Task to complete:
Please copy, exactly as they appear below, the lines from the one containing "U101: PIC12F1840 -> PIC12F675" through the one containing "R4: none -> 330 (SIG2, SIG12)".

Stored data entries

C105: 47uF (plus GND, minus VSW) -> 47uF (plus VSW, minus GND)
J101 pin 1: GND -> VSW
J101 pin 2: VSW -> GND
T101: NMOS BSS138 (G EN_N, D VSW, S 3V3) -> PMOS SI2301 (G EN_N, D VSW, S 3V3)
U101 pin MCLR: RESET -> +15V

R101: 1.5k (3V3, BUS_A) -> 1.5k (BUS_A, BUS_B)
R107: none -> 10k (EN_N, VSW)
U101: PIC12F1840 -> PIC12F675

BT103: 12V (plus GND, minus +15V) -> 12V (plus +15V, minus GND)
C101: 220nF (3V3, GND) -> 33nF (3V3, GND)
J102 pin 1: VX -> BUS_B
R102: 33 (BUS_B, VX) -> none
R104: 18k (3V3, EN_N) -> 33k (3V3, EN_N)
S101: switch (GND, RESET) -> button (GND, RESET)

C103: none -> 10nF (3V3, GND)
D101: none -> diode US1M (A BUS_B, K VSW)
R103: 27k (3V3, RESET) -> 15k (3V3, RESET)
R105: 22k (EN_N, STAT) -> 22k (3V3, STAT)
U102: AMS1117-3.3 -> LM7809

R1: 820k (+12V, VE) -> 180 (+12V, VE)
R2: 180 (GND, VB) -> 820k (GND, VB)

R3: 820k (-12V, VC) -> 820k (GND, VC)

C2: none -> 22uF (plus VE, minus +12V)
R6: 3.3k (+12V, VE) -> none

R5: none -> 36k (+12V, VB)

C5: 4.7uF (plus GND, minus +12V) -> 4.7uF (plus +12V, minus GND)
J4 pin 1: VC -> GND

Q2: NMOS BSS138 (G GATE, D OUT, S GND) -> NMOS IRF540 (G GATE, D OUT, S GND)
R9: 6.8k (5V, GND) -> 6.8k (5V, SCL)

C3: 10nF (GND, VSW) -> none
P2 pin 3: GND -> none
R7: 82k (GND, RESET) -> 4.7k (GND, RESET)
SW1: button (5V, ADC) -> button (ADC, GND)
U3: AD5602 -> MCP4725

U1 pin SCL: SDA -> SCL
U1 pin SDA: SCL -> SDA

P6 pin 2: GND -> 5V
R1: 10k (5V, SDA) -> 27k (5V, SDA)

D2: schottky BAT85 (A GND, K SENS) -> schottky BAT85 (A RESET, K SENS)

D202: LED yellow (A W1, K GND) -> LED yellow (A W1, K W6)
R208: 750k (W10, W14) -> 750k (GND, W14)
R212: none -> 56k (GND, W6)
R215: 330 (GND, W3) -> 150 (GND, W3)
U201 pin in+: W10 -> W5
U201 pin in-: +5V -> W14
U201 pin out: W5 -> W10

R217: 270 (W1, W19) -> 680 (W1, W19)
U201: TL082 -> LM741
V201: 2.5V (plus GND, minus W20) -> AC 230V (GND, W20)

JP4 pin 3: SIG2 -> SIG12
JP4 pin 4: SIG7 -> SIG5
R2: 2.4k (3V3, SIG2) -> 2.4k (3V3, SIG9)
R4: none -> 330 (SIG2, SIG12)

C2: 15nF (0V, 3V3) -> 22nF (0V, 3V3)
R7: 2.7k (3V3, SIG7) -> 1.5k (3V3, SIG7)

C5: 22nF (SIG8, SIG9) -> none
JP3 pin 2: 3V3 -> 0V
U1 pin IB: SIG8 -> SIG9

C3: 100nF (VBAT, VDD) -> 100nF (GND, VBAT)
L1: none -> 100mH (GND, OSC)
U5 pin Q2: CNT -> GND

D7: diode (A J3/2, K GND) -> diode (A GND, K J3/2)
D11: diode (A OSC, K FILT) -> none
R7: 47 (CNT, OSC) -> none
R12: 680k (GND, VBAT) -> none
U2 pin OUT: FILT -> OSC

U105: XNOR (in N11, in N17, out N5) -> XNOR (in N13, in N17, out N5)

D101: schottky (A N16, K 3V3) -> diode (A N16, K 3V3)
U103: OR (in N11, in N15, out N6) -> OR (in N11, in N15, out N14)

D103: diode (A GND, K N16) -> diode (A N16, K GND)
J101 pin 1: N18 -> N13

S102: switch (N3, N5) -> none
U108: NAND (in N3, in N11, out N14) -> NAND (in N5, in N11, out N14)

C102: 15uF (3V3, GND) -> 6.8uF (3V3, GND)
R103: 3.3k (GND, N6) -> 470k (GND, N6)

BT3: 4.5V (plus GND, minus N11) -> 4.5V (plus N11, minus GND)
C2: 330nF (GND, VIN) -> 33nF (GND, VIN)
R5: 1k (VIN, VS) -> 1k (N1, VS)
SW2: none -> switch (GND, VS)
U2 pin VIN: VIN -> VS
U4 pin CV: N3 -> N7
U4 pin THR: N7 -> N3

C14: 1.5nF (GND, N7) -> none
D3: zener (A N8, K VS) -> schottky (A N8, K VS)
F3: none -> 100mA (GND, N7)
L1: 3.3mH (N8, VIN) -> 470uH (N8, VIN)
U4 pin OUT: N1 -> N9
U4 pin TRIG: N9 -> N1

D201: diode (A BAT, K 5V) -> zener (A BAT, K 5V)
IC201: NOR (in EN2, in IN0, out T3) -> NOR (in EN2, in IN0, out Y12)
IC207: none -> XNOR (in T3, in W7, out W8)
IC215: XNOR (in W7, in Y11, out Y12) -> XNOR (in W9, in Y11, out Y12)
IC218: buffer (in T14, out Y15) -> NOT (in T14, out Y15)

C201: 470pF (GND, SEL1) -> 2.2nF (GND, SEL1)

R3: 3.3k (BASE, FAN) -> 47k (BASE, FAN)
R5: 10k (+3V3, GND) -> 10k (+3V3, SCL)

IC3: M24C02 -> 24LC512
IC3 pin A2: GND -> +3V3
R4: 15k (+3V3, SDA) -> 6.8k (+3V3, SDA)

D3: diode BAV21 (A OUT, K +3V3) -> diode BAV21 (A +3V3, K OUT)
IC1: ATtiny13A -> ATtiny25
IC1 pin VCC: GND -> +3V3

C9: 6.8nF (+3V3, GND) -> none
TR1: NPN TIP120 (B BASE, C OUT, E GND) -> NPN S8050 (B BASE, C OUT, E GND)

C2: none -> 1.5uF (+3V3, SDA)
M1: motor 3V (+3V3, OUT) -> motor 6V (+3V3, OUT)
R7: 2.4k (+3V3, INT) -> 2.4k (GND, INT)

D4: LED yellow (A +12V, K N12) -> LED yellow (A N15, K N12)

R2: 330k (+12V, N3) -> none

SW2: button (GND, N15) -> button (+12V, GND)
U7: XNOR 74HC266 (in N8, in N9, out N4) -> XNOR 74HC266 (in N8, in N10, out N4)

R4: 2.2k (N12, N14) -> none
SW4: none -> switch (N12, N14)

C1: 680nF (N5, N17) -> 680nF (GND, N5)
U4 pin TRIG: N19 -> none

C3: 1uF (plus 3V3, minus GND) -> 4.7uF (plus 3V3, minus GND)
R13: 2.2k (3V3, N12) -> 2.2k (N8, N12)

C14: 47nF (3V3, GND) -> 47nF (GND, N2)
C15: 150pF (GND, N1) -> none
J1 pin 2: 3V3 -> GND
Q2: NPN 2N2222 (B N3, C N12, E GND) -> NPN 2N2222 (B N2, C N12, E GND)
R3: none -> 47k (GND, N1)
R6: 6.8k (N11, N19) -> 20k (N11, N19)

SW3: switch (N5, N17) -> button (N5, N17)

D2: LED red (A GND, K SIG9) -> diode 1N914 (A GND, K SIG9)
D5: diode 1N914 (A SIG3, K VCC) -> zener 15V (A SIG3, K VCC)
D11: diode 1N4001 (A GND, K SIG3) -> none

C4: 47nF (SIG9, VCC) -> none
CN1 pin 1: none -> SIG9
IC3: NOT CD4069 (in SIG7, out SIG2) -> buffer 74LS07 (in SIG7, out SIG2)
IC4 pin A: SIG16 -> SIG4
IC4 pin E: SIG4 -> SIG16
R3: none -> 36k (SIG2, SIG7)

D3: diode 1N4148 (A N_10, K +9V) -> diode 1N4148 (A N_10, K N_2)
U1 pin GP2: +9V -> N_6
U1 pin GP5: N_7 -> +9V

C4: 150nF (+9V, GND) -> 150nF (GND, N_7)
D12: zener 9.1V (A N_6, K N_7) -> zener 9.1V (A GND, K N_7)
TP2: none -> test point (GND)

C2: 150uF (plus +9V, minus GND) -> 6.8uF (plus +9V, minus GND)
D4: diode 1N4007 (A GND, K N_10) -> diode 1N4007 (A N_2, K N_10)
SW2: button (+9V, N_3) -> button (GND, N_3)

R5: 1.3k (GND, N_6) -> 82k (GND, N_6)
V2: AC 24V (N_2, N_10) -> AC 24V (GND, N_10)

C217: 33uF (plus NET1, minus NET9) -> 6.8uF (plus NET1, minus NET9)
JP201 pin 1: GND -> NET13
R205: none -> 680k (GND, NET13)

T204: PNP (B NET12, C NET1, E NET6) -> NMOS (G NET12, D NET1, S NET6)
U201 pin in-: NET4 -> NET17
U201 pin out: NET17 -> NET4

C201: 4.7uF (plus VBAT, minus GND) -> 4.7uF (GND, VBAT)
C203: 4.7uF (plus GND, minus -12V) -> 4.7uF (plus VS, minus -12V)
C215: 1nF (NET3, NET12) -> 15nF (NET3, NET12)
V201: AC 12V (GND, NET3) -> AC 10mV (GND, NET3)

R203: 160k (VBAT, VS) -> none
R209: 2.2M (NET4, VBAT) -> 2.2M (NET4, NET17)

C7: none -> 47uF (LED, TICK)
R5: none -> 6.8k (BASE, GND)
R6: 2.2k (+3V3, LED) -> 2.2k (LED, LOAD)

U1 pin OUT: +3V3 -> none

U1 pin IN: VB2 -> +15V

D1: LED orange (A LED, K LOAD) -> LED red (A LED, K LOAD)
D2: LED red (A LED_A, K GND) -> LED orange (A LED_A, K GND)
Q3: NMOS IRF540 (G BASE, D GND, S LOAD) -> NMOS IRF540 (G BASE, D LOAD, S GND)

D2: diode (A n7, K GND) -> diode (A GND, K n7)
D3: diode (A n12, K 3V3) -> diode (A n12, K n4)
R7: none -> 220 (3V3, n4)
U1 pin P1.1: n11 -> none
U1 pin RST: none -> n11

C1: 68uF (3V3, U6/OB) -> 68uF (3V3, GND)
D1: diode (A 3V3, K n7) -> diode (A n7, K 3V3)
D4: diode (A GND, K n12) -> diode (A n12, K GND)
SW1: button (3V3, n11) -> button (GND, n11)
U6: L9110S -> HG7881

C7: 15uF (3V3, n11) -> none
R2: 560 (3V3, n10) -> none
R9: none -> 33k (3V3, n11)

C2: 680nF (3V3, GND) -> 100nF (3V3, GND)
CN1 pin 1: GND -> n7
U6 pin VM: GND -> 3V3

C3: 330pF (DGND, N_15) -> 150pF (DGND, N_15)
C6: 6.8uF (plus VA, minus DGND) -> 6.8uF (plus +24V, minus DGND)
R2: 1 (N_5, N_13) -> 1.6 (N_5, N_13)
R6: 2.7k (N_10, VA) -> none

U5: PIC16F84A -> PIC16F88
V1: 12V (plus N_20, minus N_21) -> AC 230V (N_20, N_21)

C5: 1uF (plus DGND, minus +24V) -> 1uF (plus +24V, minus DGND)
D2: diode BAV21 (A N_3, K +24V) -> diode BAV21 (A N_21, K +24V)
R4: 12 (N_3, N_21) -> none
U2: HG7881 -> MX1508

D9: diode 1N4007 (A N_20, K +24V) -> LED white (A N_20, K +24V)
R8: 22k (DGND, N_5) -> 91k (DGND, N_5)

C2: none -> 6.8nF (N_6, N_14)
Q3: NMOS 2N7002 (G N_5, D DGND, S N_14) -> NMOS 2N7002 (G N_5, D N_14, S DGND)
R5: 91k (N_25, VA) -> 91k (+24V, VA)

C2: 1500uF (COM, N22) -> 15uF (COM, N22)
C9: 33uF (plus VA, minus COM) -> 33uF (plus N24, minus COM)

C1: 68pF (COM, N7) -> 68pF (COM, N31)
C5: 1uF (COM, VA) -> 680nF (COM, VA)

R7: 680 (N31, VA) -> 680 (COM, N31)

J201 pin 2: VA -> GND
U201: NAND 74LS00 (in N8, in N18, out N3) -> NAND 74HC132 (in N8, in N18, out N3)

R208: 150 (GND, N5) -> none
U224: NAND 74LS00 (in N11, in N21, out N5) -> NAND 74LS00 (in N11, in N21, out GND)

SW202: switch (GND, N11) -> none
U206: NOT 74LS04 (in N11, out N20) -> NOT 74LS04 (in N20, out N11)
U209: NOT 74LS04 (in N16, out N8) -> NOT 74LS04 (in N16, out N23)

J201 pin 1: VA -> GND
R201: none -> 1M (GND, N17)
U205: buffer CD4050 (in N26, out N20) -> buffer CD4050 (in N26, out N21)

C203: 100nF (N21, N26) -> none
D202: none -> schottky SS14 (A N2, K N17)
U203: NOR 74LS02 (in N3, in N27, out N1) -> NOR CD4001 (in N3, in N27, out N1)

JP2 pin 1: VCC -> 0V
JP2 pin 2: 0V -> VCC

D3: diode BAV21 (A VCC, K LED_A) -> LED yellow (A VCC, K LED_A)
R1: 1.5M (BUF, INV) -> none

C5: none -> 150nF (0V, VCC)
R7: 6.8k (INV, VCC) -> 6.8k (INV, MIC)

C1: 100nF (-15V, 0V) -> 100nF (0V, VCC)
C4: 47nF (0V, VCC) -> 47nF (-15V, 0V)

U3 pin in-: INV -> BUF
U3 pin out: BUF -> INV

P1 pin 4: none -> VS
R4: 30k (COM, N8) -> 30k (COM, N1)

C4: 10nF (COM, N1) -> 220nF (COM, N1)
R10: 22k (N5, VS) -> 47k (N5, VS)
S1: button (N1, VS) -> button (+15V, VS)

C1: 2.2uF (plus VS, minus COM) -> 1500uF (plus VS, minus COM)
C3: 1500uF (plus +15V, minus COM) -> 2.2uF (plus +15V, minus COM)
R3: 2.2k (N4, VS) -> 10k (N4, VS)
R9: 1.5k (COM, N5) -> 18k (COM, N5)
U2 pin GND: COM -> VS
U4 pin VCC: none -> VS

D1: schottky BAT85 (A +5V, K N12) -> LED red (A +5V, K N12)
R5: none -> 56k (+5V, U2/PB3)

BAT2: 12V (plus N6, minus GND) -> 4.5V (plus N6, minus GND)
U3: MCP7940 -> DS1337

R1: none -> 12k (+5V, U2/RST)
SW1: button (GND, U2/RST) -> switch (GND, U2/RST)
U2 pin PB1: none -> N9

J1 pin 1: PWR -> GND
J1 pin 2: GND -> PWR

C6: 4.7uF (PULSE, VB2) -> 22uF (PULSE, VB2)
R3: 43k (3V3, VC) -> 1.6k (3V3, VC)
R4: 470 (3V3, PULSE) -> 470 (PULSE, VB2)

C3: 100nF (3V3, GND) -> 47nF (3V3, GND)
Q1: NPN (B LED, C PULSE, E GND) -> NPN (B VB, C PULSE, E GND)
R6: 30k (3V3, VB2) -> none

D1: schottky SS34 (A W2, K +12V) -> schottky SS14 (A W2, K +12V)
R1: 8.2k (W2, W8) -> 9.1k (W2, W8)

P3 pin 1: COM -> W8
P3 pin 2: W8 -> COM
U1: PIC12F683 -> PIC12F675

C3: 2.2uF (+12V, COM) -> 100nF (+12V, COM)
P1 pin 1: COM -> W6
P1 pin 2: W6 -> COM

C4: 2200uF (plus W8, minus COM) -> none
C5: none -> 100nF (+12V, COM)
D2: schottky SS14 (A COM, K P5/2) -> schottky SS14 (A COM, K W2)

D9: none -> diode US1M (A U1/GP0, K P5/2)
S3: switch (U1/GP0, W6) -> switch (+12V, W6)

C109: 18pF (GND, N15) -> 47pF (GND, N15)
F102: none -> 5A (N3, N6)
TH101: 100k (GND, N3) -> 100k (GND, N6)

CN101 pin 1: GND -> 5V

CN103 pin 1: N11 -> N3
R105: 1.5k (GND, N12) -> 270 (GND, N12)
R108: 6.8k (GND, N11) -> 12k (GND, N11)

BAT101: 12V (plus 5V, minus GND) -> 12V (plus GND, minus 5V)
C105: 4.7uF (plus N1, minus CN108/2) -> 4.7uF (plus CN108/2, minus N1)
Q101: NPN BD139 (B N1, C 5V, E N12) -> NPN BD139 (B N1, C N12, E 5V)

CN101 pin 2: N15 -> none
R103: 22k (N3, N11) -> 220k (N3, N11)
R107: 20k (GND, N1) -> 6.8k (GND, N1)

Solution to the problem:
U101: PIC12F1840 -> PIC12F675

BT103: 12V (plus GND, minus +15V) -> 12V (plus +15V, minus GND)
C101: 220nF (3V3, GND) -> 33nF (3V3, GND)
J102 pin 1: VX -> BUS_B
R102: 33 (BUS_B, VX) -> none
R104: 18k (3V3, EN_N) -> 33k (3V3, EN_N)
S101: switch (GND, RESET) -> button (GND, RESET)

C103: none -> 10nF (3V3, GND)
D101: none -> diode US1M (A BUS_B, K VSW)
R103: 27k (3V3, RESET) -> 15k (3V3, RESET)
R105: 22k (EN_N, STAT) -> 22k (3V3, STAT)
U102: AMS1117-3.3 -> LM7809

R1: 820k (+12V, VE) -> 180 (+12V, VE)
R2: 180 (GND, VB) -> 820k (GND, VB)

R3: 820k (-12V, VC) -> 820k (GND, VC)

C2: none -> 22uF (plus VE, minus +12V)
R6: 3.3k (+12V, VE) -> none

R5: none -> 36k (+12V, VB)

C5: 4.7uF (plus GND, minus +12V) -> 4.7uF (plus +12V, minus GND)
J4 pin 1: VC -> GND

Q2: NMOS BSS138 (G GATE, D OUT, S GND) -> NMOS IRF540 (G GATE, D OUT, S GND)
R9: 6.8k (5V, GND) -> 6.8k (5V, SCL)

C3: 10nF (GND, VSW) -> none
P2 pin 3: GND -> none
R7: 82k (GND, RESET) -> 4.7k (GND, RESET)
SW1: button (5V, ADC) -> button (ADC, GND)
U3: AD5602 -> MCP4725

U1 pin SCL: SDA -> SCL
U1 pin SDA: SCL -> SDA

P6 pin 2: GND -> 5V
R1: 10k (5V, SDA) -> 27k (5V, SDA)

D2: schottky BAT85 (A GND, K SENS) -> schottky BAT85 (A RESET, K SENS)

D202: LED yellow (A W1, K GND) -> LED yellow (A W1, K W6)
R208: 750k (W10, W14) -> 750k (GND, W14)
R212: none -> 56k (GND, W6)
R215: 330 (GND, W3) -> 150 (GND, W3)
U201 pin in+: W10 -> W5
U201 pin in-: +5V -> W14
U201 pin out: W5 -> W10

R217: 270 (W1, W19) -> 680 (W1, W19)
U201: TL082 -> LM741
V201: 2.5V (plus GND, minus W20) -> AC 230V (GND, W20)

JP4 pin 3: SIG2 -> SIG12
JP4 pin 4: SIG7 -> SIG5
R2: 2.4k (3V3, SIG2) -> 2.4k (3V3, SIG9)
R4: none -> 330 (SIG2, SIG12)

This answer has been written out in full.